Required action -> The span to repeat in the listing below runs from the line containing "D7: diode (A" to the line containing "V2: AC 6V (N_3, N_8) -> AC 100mV (N_3, N_8)", inclusive. Repeat it exactly, and only it.

Exercise data ->

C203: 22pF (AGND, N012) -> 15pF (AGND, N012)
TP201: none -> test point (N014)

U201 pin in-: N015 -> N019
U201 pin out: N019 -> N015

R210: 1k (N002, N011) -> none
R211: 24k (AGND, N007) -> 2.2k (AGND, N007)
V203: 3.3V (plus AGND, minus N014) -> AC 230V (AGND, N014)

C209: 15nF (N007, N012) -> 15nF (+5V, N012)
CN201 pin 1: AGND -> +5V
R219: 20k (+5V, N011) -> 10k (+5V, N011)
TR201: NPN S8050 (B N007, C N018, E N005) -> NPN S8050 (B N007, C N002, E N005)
--
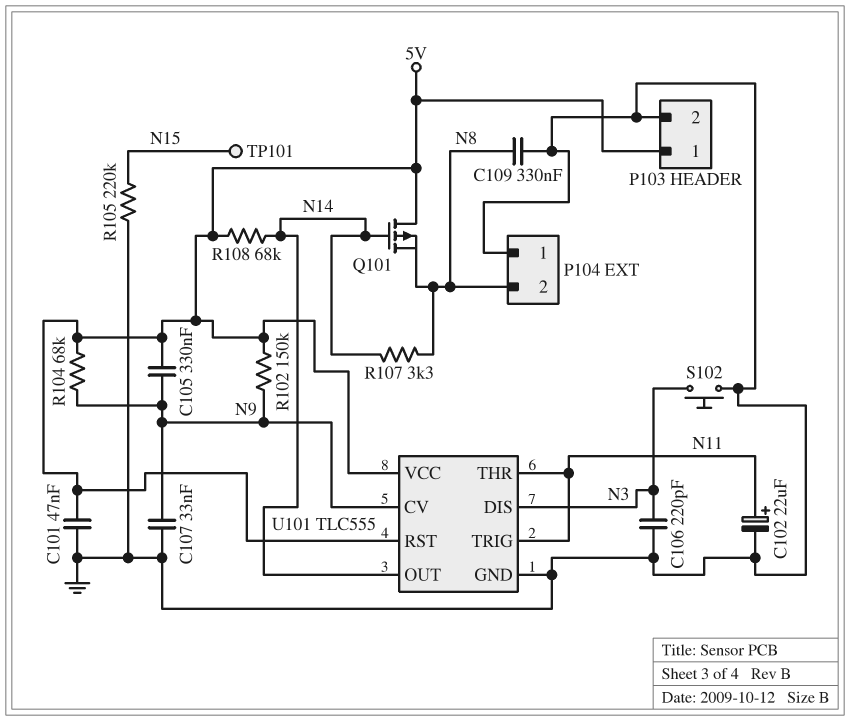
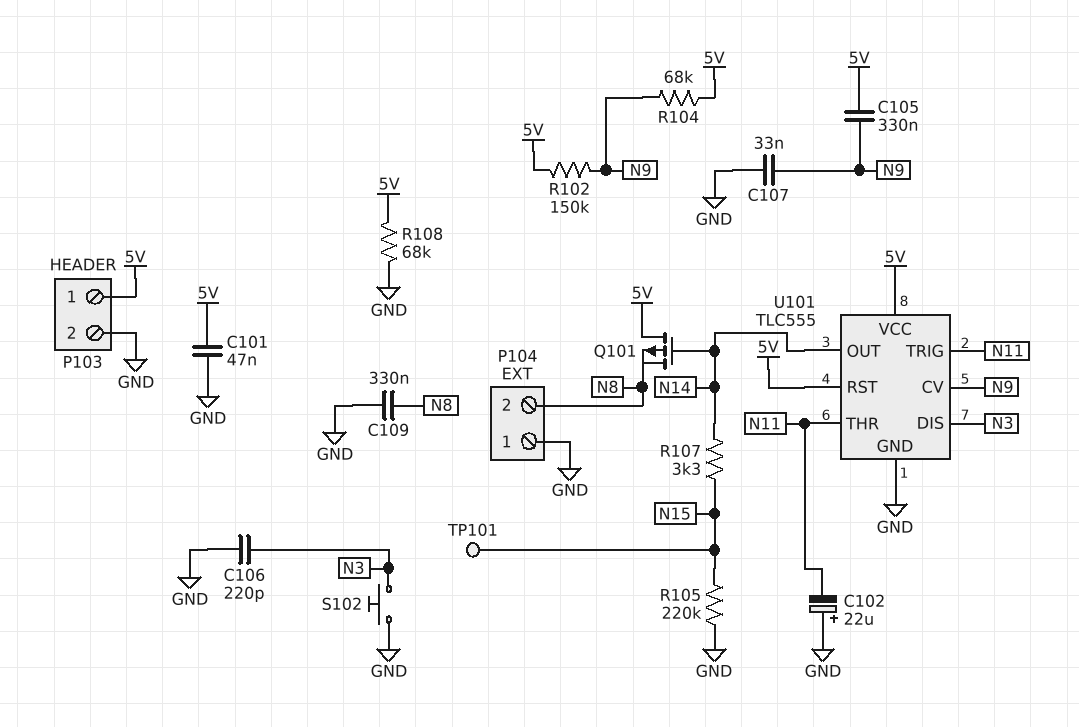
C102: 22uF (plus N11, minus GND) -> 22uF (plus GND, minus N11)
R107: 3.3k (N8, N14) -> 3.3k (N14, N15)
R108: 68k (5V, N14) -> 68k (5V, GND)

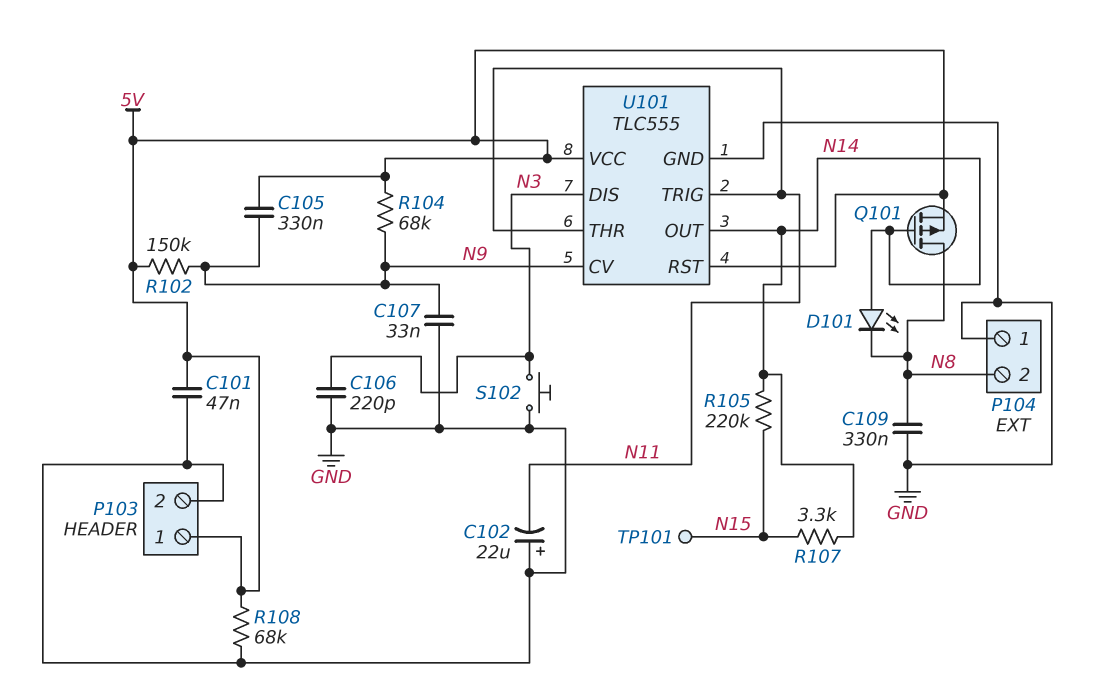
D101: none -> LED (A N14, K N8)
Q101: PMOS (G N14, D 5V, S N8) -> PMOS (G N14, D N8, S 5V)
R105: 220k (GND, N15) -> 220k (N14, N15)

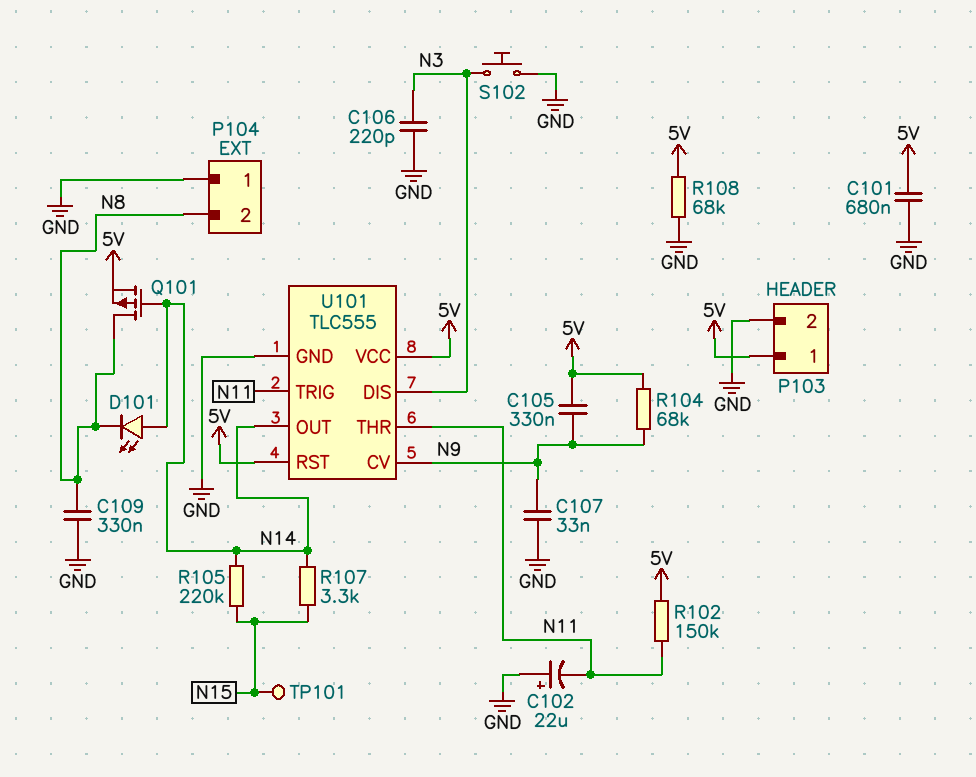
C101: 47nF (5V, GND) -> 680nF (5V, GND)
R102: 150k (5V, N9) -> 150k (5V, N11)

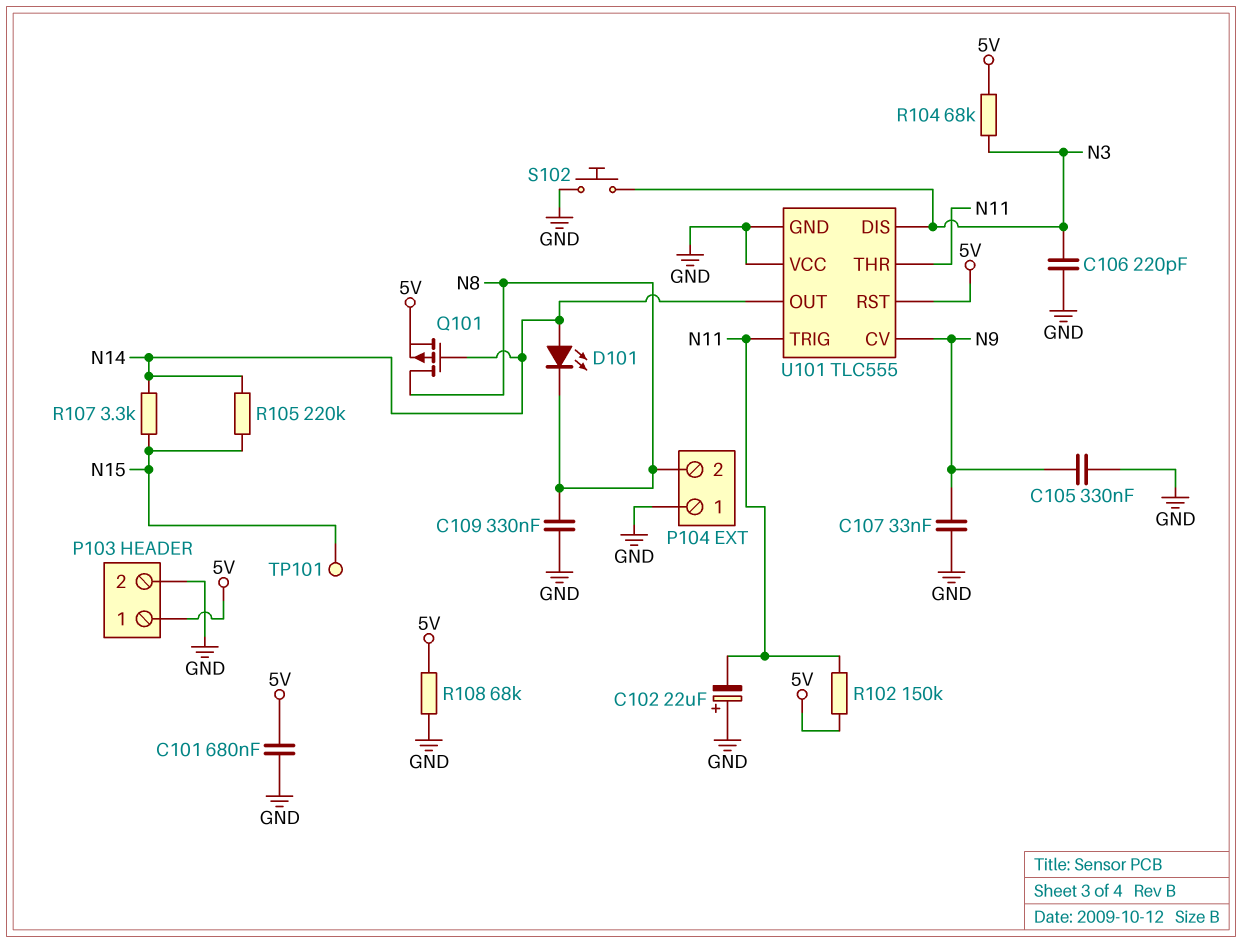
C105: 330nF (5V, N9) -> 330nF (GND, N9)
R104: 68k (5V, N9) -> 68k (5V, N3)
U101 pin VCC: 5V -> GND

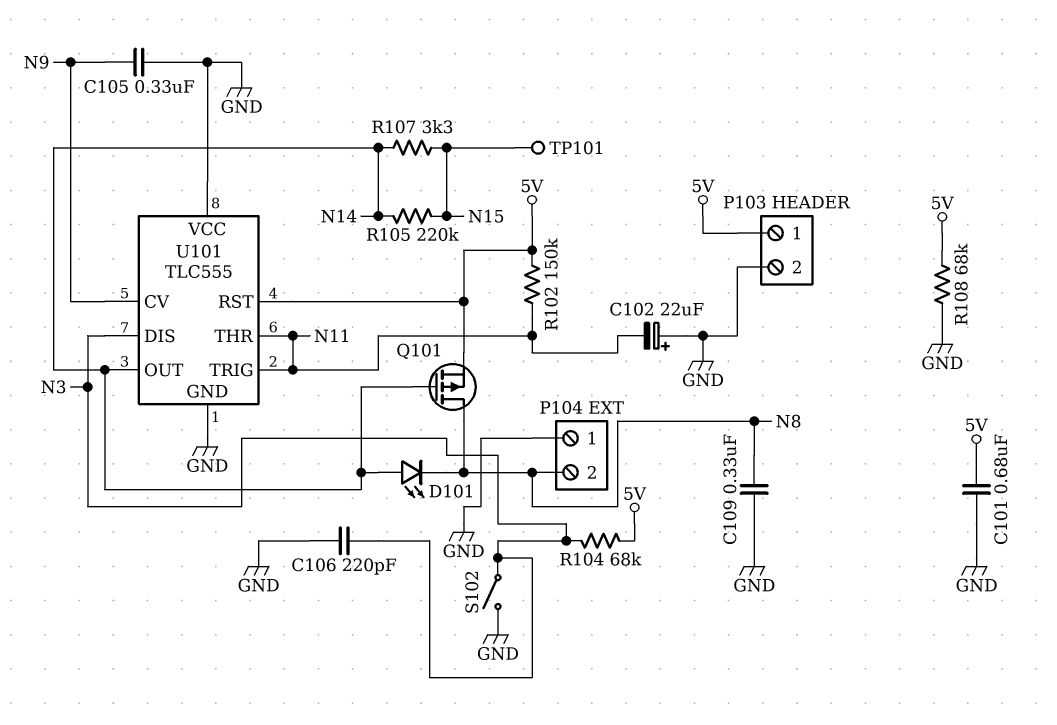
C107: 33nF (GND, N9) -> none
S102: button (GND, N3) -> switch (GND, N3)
--
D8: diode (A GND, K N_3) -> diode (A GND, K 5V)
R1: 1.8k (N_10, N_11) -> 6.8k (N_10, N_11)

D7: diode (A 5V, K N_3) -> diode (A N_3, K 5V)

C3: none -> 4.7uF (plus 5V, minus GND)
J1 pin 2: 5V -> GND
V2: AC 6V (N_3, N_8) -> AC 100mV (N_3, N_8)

Written solution ->
D7: diode (A 5V, K N_3) -> diode (A N_3, K 5V)

C3: none -> 4.7uF (plus 5V, minus GND)
J1 pin 2: 5V -> GND
V2: AC 6V (N_3, N_8) -> AC 100mV (N_3, N_8)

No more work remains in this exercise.